Set down exactly the lines from the one containing "(613, 141) = (502, 283): white" through the end of the records below, both included, and nothing else.

*** Block opens ***

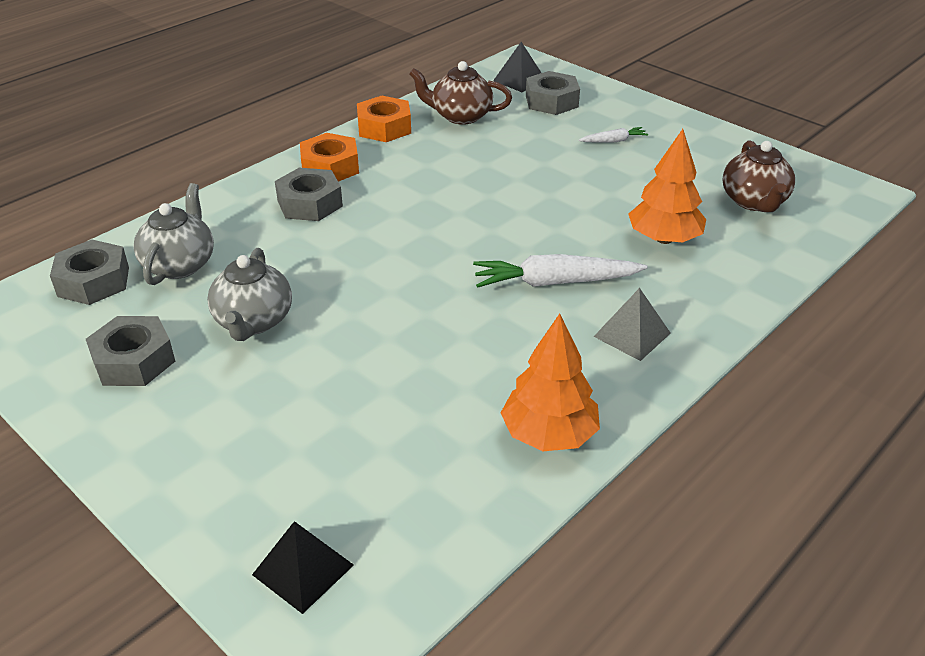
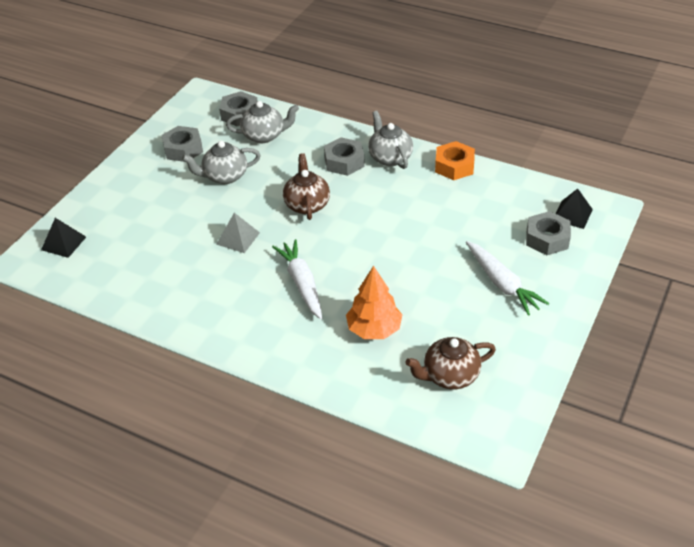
camera: 75 degrees right, 5 degrees up
(330, 167) = (390, 157): orange nut -> grey teapot
(460, 116) = (492, 197): brown teapot -> brown teapot (307, 205)
(549, 434) = (164, 305): orange tree -> none
(613, 141) = (502, 283): white carrot -> white carrot, size x1.97
(632, 334) = (260, 327): grey pyramid -> grey pyramid (238, 238)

*** Block closes ***

◆ Solution to this exercise ◆
(613, 141) = (502, 283): white carrot -> white carrot, size x1.97
(632, 334) = (260, 327): grey pyramid -> grey pyramid (238, 238)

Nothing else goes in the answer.